## EXERCISE GOAL:
Leave out every picture, then transcribe the rest of the listing exactly.

## MATERIAL TO PROCESS:
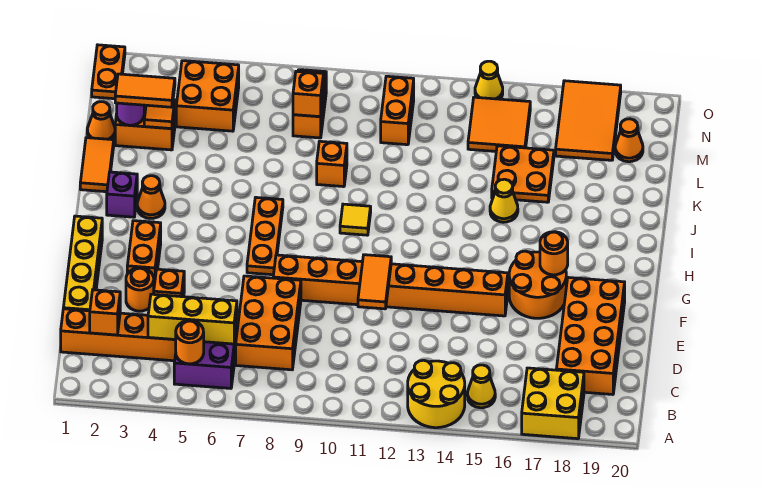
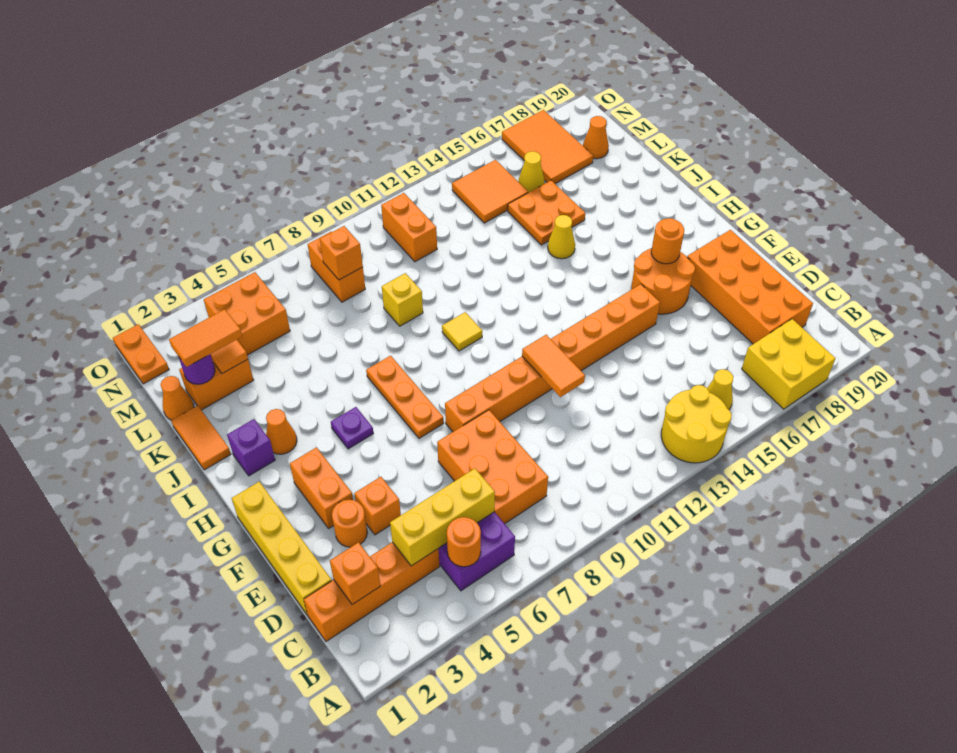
none -> purple 1x1 plate [331,407,373,449]
orange 1x1 brick [317,141,347,187] -> yellow 1x1 brick [382,273,423,326]
yellow 1x1 cone [475,61,503,99] -> yellow 1x1 cone moved to [518,151,545,193]

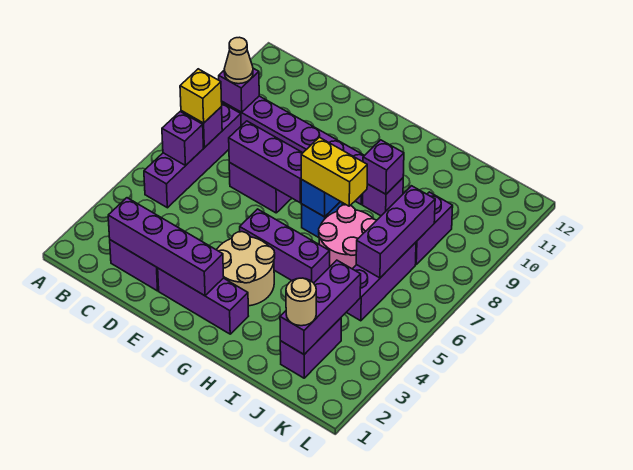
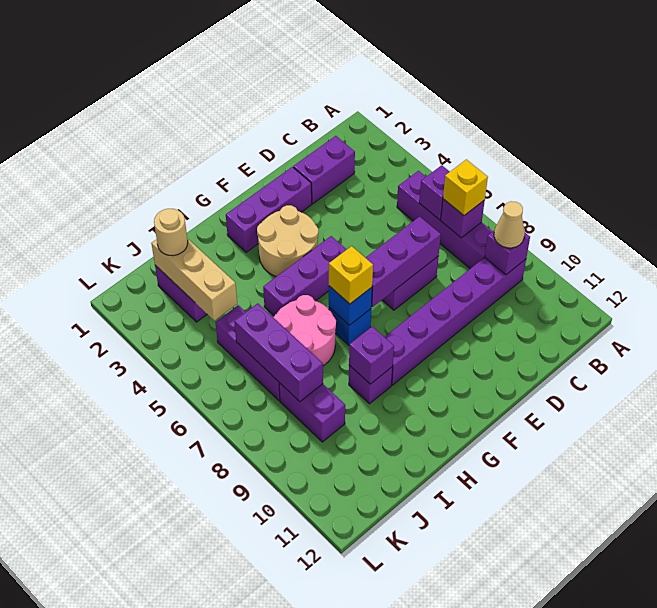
purple 1x4 brick [108,198,224,296] -> none
yellow 1x2 brick [301,137,367,206] -> yellow 1x1 brick [329,246,373,304]
purple 1x3 brick [280,260,361,354] -> tan 1x3 brick [151,238,237,321]

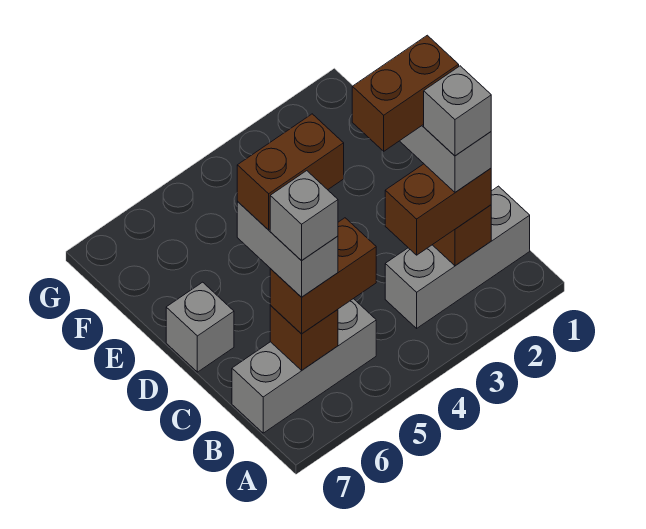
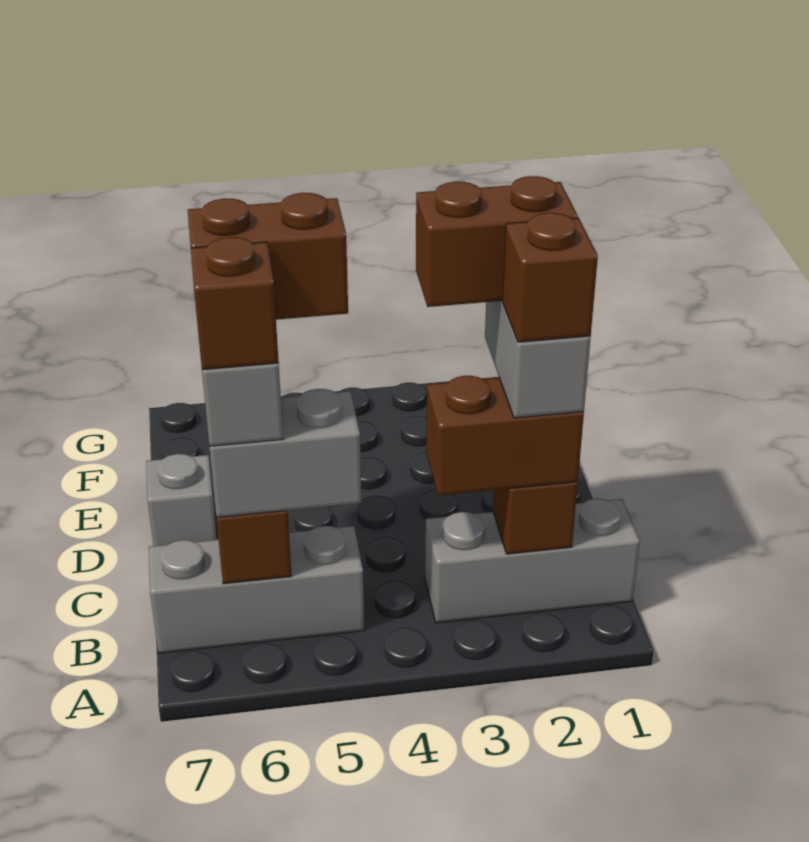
grey 1x1 brick [424,66,491,156] -> brown 1x1 brick [503,213,598,342]
brown 1x2 brick [270,218,376,334] -> grey 1x2 brick [209,389,361,518]
grey 1x1 brick [270,171,338,261] -> brown 1x1 brick [191,237,279,370]

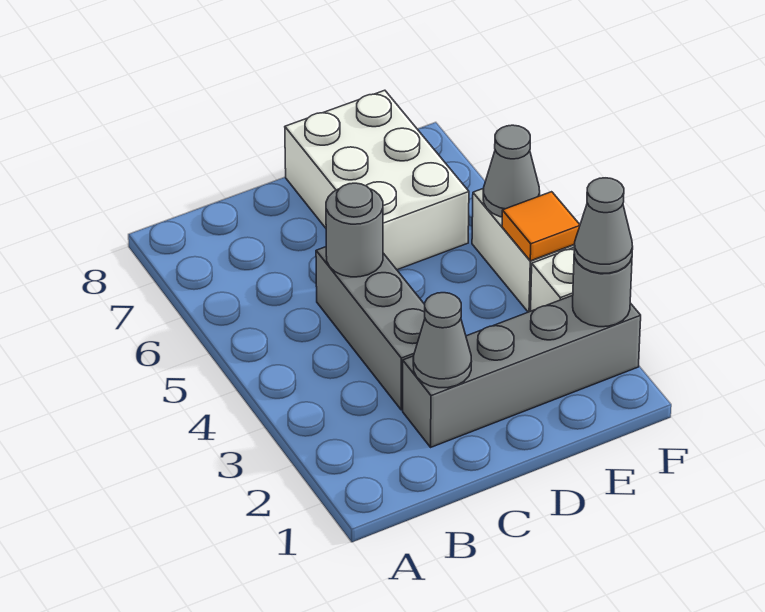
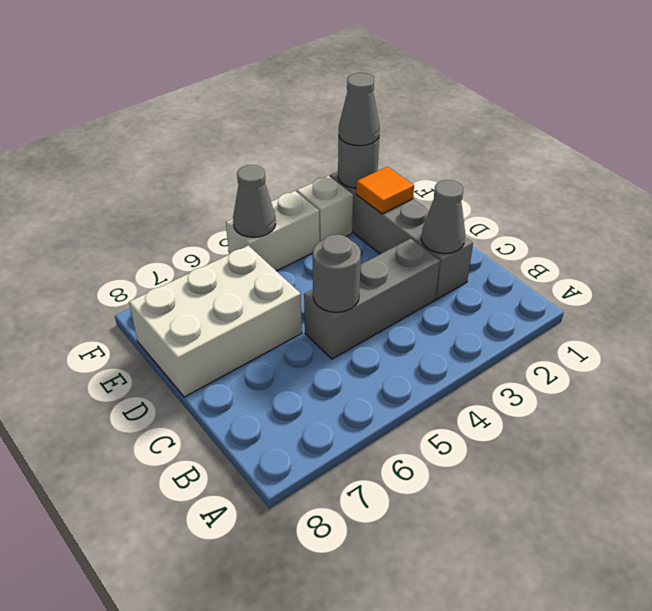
orange 1x1 tile [502,192,580,261] -> orange 1x1 tile moved to [356,167,414,214]

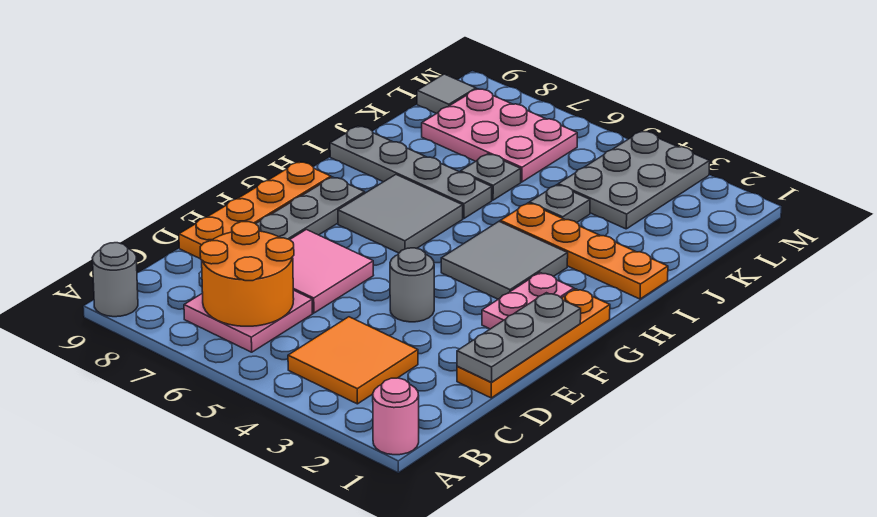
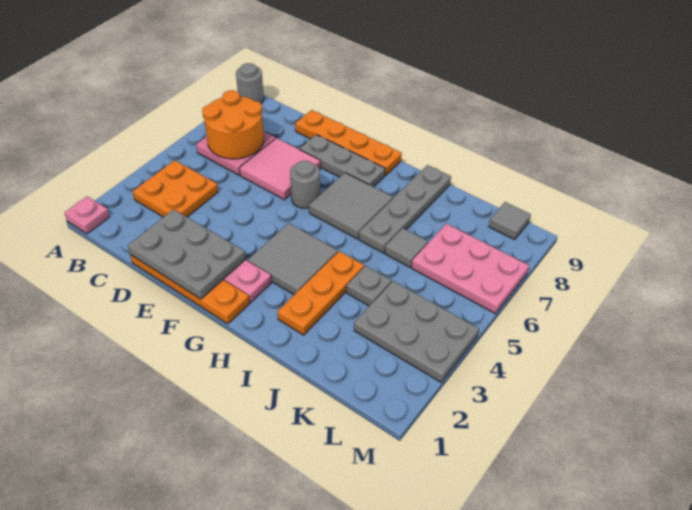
pink 1x1 round brick [373,378,419,455] -> pink 1x1 plate [65,197,109,234]
orange 2x2 tile [288,317,418,404] -> orange 2x2 plate [132,160,218,217]
grey 1x3 plate [457,293,581,382] -> grey 2x3 plate [128,209,245,299]
grey 1x1 round brick [390,248,434,322] -> grey 1x1 round brick moved to [290,161,320,209]
orange 1x4 plate [500,203,668,299] -> orange 1x3 plate [277,251,364,335]
grey 1x1 plate [461,154,521,200] -> grey 1x1 tile [385,228,428,267]
pink 2x3 plate [422,89,577,182] -> pink 2x3 plate turned to [412,224,529,314]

## SOLVED EXERCISE:
none -> purple 1x1 plate [331,407,373,449]
orange 1x1 brick [317,141,347,187] -> yellow 1x1 brick [382,273,423,326]
yellow 1x1 cone [475,61,503,99] -> yellow 1x1 cone moved to [518,151,545,193]

purple 1x4 brick [108,198,224,296] -> none
yellow 1x2 brick [301,137,367,206] -> yellow 1x1 brick [329,246,373,304]
purple 1x3 brick [280,260,361,354] -> tan 1x3 brick [151,238,237,321]

grey 1x1 brick [424,66,491,156] -> brown 1x1 brick [503,213,598,342]
brown 1x2 brick [270,218,376,334] -> grey 1x2 brick [209,389,361,518]
grey 1x1 brick [270,171,338,261] -> brown 1x1 brick [191,237,279,370]

orange 1x1 tile [502,192,580,261] -> orange 1x1 tile moved to [356,167,414,214]

pink 1x1 round brick [373,378,419,455] -> pink 1x1 plate [65,197,109,234]
orange 2x2 tile [288,317,418,404] -> orange 2x2 plate [132,160,218,217]
grey 1x3 plate [457,293,581,382] -> grey 2x3 plate [128,209,245,299]
grey 1x1 round brick [390,248,434,322] -> grey 1x1 round brick moved to [290,161,320,209]
orange 1x4 plate [500,203,668,299] -> orange 1x3 plate [277,251,364,335]
grey 1x1 plate [461,154,521,200] -> grey 1x1 tile [385,228,428,267]
pink 2x3 plate [422,89,577,182] -> pink 2x3 plate turned to [412,224,529,314]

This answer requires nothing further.